§ DATASET EXCERPTS

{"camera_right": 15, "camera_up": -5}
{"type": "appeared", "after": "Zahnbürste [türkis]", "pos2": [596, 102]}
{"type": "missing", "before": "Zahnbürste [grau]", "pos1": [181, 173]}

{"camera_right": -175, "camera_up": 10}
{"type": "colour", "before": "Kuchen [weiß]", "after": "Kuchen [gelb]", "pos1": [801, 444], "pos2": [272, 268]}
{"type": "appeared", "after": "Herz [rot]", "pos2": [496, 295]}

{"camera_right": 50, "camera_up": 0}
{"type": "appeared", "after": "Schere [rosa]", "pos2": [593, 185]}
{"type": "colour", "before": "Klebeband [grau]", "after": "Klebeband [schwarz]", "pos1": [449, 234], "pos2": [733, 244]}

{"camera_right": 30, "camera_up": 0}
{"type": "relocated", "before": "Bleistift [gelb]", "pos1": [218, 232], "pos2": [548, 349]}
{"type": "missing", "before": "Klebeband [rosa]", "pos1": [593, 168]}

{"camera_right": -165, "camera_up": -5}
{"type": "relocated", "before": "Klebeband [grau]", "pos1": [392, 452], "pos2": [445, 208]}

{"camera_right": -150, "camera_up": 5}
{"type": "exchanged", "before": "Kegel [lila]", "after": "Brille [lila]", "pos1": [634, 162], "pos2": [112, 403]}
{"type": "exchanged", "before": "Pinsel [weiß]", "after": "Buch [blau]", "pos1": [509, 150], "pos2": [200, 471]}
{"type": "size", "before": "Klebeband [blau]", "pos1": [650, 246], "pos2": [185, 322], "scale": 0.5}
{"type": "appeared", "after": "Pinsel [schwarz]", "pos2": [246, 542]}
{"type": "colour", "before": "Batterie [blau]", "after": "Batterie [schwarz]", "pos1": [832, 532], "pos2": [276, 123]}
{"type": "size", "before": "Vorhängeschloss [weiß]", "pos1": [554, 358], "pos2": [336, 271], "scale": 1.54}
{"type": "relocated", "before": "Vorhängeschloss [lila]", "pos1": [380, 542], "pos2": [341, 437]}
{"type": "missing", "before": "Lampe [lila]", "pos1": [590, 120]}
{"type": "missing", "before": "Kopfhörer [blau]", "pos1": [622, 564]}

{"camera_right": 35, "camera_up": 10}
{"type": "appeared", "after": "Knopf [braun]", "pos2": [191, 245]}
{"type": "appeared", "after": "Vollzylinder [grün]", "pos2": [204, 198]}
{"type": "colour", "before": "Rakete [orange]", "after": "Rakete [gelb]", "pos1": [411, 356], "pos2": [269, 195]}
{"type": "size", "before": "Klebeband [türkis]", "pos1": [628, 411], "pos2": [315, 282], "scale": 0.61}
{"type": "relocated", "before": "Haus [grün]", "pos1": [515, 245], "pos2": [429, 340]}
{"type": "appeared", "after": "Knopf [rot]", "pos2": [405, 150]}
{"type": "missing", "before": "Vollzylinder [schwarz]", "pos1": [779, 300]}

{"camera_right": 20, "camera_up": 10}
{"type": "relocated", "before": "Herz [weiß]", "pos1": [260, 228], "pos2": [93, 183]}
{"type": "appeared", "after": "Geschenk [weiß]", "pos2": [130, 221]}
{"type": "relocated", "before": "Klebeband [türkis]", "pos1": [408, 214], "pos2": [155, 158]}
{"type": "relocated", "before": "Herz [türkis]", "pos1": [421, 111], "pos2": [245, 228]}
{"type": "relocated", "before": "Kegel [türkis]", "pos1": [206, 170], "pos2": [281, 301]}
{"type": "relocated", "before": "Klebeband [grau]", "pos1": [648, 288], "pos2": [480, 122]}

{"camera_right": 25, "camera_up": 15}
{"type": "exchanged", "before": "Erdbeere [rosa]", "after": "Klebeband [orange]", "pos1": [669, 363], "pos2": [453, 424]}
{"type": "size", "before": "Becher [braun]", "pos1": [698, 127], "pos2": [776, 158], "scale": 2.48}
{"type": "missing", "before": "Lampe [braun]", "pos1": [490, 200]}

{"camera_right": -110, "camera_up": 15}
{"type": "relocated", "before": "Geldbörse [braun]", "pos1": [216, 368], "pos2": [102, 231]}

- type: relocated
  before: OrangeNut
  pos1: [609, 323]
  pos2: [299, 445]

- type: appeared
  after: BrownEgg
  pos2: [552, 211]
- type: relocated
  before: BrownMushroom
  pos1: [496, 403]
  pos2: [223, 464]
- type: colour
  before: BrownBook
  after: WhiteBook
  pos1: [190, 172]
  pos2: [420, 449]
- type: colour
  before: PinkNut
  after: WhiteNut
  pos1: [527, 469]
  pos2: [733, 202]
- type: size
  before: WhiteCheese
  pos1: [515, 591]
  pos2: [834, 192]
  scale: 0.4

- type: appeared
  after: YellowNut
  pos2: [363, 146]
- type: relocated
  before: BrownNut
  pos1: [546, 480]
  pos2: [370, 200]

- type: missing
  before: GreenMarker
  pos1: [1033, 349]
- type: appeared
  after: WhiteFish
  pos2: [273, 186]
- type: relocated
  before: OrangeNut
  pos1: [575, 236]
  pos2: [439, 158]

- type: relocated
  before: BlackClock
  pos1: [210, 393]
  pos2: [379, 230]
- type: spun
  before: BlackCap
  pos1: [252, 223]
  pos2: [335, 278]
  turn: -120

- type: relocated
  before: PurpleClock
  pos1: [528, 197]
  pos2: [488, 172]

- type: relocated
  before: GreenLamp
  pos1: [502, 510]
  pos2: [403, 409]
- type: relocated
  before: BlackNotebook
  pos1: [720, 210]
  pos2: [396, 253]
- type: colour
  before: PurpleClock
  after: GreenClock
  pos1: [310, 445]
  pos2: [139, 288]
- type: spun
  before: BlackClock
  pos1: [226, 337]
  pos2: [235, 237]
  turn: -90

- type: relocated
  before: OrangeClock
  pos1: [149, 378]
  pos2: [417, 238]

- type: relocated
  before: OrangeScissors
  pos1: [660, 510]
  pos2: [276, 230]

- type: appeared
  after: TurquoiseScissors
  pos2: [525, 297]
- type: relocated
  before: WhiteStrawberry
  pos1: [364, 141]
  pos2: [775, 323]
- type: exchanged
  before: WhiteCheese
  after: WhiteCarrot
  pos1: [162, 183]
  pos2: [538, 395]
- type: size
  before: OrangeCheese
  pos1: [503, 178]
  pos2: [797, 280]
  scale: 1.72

§ WHAT THIS TASK INVOLVES
Which lines of the data include the string "rosa"? Find them and copy each one.

§ ANSWER SECTION
{"type": "appeared", "after": "Schere [rosa]", "pos2": [593, 185]}
{"type": "missing", "before": "Klebeband [rosa]", "pos1": [593, 168]}
{"type": "exchanged", "before": "Erdbeere [rosa]", "after": "Klebeband [orange]", "pos1": [669, 363], "pos2": [453, 424]}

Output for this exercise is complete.